● Task: Could the entries below be retyped exactly and in full?

● Recorded information:
━━━━

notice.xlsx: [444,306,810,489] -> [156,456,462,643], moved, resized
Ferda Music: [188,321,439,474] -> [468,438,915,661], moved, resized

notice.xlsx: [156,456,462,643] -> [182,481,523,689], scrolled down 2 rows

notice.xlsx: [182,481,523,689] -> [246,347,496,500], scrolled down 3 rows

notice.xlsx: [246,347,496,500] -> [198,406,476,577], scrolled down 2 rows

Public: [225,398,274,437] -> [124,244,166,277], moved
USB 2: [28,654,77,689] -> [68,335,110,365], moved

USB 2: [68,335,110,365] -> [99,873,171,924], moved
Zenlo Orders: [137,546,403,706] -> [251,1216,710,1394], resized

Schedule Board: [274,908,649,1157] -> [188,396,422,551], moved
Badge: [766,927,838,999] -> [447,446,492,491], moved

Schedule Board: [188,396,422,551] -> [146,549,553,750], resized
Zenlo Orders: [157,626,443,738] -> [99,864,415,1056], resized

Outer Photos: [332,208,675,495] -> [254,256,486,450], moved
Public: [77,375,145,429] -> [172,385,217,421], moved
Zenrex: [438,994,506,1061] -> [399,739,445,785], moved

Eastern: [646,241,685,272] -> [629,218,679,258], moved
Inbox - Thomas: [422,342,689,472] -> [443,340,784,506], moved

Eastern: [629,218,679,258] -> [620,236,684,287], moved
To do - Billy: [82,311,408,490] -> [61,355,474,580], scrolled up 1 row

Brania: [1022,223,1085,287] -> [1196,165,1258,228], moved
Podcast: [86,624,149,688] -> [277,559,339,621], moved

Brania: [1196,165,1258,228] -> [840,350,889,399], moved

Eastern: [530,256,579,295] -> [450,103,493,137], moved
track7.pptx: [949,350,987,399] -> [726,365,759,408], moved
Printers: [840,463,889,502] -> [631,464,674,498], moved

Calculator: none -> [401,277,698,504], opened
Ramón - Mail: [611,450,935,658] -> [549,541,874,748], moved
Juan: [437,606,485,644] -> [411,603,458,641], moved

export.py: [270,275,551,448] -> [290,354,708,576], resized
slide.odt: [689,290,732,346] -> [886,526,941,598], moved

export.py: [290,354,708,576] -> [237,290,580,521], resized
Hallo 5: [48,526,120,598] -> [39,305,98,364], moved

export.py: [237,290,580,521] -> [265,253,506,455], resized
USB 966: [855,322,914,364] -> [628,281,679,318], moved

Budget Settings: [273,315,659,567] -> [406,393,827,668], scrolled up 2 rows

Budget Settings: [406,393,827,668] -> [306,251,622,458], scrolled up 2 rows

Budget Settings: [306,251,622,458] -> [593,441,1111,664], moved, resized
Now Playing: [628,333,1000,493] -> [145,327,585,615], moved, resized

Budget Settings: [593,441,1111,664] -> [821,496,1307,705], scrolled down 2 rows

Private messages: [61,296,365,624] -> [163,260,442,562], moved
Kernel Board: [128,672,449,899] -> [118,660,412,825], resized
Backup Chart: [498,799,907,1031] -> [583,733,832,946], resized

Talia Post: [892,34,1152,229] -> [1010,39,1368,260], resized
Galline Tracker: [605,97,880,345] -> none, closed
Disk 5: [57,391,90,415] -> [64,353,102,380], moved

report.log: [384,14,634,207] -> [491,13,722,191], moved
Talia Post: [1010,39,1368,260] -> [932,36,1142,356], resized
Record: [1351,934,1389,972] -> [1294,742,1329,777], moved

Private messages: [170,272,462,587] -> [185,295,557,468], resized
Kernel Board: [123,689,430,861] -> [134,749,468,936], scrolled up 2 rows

━━━━

● Response for this exercise:
notice.xlsx: [444,306,810,489] -> [156,456,462,643], moved, resized
Ferda Music: [188,321,439,474] -> [468,438,915,661], moved, resized

notice.xlsx: [156,456,462,643] -> [182,481,523,689], scrolled down 2 rows

notice.xlsx: [182,481,523,689] -> [246,347,496,500], scrolled down 3 rows

notice.xlsx: [246,347,496,500] -> [198,406,476,577], scrolled down 2 rows

Public: [225,398,274,437] -> [124,244,166,277], moved
USB 2: [28,654,77,689] -> [68,335,110,365], moved

USB 2: [68,335,110,365] -> [99,873,171,924], moved
Zenlo Orders: [137,546,403,706] -> [251,1216,710,1394], resized

Schedule Board: [274,908,649,1157] -> [188,396,422,551], moved
Badge: [766,927,838,999] -> [447,446,492,491], moved

Schedule Board: [188,396,422,551] -> [146,549,553,750], resized
Zenlo Orders: [157,626,443,738] -> [99,864,415,1056], resized

Outer Photos: [332,208,675,495] -> [254,256,486,450], moved
Public: [77,375,145,429] -> [172,385,217,421], moved
Zenrex: [438,994,506,1061] -> [399,739,445,785], moved

Eastern: [646,241,685,272] -> [629,218,679,258], moved
Inbox - Thomas: [422,342,689,472] -> [443,340,784,506], moved

Eastern: [629,218,679,258] -> [620,236,684,287], moved
To do - Billy: [82,311,408,490] -> [61,355,474,580], scrolled up 1 row

Brania: [1022,223,1085,287] -> [1196,165,1258,228], moved
Podcast: [86,624,149,688] -> [277,559,339,621], moved

Brania: [1196,165,1258,228] -> [840,350,889,399], moved

Eastern: [530,256,579,295] -> [450,103,493,137], moved
track7.pptx: [949,350,987,399] -> [726,365,759,408], moved
Printers: [840,463,889,502] -> [631,464,674,498], moved

Calculator: none -> [401,277,698,504], opened
Ramón - Mail: [611,450,935,658] -> [549,541,874,748], moved
Juan: [437,606,485,644] -> [411,603,458,641], moved

export.py: [270,275,551,448] -> [290,354,708,576], resized
slide.odt: [689,290,732,346] -> [886,526,941,598], moved

export.py: [290,354,708,576] -> [237,290,580,521], resized
Hallo 5: [48,526,120,598] -> [39,305,98,364], moved

export.py: [237,290,580,521] -> [265,253,506,455], resized
USB 966: [855,322,914,364] -> [628,281,679,318], moved

Budget Settings: [273,315,659,567] -> [406,393,827,668], scrolled up 2 rows

Budget Settings: [406,393,827,668] -> [306,251,622,458], scrolled up 2 rows

Budget Settings: [306,251,622,458] -> [593,441,1111,664], moved, resized
Now Playing: [628,333,1000,493] -> [145,327,585,615], moved, resized

Budget Settings: [593,441,1111,664] -> [821,496,1307,705], scrolled down 2 rows

Private messages: [61,296,365,624] -> [163,260,442,562], moved
Kernel Board: [128,672,449,899] -> [118,660,412,825], resized
Backup Chart: [498,799,907,1031] -> [583,733,832,946], resized

Talia Post: [892,34,1152,229] -> [1010,39,1368,260], resized
Galline Tracker: [605,97,880,345] -> none, closed
Disk 5: [57,391,90,415] -> [64,353,102,380], moved

report.log: [384,14,634,207] -> [491,13,722,191], moved
Talia Post: [1010,39,1368,260] -> [932,36,1142,356], resized
Record: [1351,934,1389,972] -> [1294,742,1329,777], moved

Private messages: [170,272,462,587] -> [185,295,557,468], resized
Kernel Board: [123,689,430,861] -> [134,749,468,936], scrolled up 2 rows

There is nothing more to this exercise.